### Your instructions
Write out the full listing exactly as given, minus the images.

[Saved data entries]
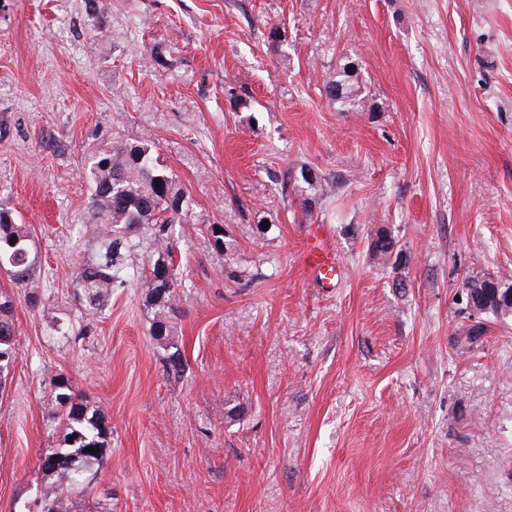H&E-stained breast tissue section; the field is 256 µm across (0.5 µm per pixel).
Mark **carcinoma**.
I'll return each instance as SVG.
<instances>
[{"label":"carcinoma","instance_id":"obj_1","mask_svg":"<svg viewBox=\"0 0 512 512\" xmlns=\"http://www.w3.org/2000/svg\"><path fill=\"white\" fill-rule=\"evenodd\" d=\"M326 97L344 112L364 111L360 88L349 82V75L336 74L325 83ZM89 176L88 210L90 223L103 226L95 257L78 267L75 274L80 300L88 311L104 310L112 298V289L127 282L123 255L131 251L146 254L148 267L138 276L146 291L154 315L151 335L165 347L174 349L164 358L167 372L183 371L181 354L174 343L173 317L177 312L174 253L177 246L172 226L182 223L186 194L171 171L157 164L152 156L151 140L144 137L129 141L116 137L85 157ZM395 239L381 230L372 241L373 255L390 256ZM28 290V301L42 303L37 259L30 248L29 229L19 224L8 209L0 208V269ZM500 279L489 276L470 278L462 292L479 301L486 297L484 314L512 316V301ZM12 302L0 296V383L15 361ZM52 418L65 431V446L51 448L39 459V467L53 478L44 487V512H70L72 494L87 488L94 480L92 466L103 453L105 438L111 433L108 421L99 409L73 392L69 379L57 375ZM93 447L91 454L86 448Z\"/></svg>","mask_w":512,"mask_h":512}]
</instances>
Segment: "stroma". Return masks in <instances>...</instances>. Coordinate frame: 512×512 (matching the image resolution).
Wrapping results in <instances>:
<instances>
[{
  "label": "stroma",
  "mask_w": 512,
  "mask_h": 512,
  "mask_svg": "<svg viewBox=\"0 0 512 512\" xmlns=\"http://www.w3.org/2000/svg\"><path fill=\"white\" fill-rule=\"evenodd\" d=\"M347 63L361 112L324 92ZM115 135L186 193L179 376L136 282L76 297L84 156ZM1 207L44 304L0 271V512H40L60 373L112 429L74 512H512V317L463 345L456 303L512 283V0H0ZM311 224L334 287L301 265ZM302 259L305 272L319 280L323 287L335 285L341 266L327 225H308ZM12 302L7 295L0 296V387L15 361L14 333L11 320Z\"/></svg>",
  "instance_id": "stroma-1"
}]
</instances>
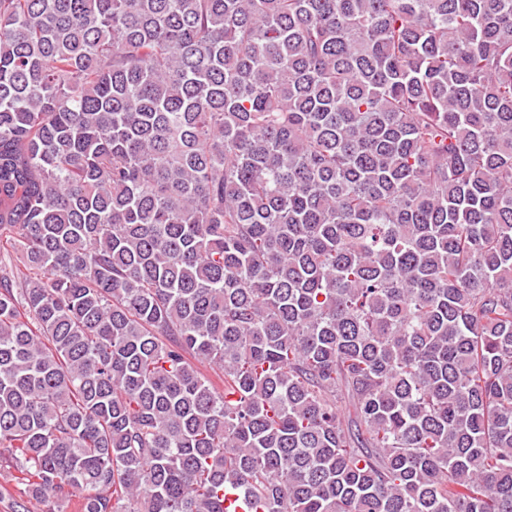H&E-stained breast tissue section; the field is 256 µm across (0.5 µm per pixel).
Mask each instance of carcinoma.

### Answer below
H&E-stained breast tissue section; the field is 256 µm across (0.5 µm per pixel).
Mark **carcinoma**.
I'll return each instance as SVG.
<instances>
[{"label":"carcinoma","instance_id":"obj_1","mask_svg":"<svg viewBox=\"0 0 512 512\" xmlns=\"http://www.w3.org/2000/svg\"><path fill=\"white\" fill-rule=\"evenodd\" d=\"M326 97L344 112L364 111L360 88L349 82V75L336 74L325 83ZM89 176L88 210L90 223L103 226L95 257L78 267L75 274L80 300L88 311L104 310L112 298V289L127 282L123 255L131 251L146 254L148 267L138 276L146 291L154 315L151 335L165 347L174 349L164 358L167 372L183 371L181 354L174 343L173 317L177 312L174 253L177 246L172 226L182 223L186 194L171 171L157 164L152 156L151 140L144 137L129 141L116 137L85 157ZM395 239L381 230L372 241L373 255L390 256ZM28 290V301L42 303L37 259L30 248L29 229L19 224L8 209L0 208V269ZM500 279L489 276L470 278L462 292L479 301L486 297L484 314L512 316V301ZM12 302L0 296V383L15 361ZM52 418L65 431V446L51 448L39 459V467L53 478L44 487V512H70L72 494L87 488L94 480L92 466L103 453L105 438L111 433L108 421L99 409L73 392L69 379L57 375ZM93 447L91 454L86 448Z\"/></svg>","mask_w":512,"mask_h":512}]
</instances>
Segment: "stroma". Return masks in <instances>...</instances>. Coordinate frame: 512×512 (matching the image resolution).
Wrapping results in <instances>:
<instances>
[{
  "label": "stroma",
  "mask_w": 512,
  "mask_h": 512,
  "mask_svg": "<svg viewBox=\"0 0 512 512\" xmlns=\"http://www.w3.org/2000/svg\"><path fill=\"white\" fill-rule=\"evenodd\" d=\"M347 63L361 112L324 92ZM115 135L186 193L179 376L136 282L76 297L84 156ZM1 207L44 304L0 271V512H40L60 373L112 429L74 512H512V317L463 345L456 303L512 283V0H0ZM311 224L334 287L301 265ZM302 259L305 272L319 280L323 287L335 285L341 266L327 225H308ZM12 302L7 295L0 296V387L15 361L14 333L11 320Z\"/></svg>",
  "instance_id": "stroma-1"
}]
</instances>
H&E-stained breast tissue section; the field is 256 µm across (0.5 µm per pixel).
Mask each instance of carcinoma.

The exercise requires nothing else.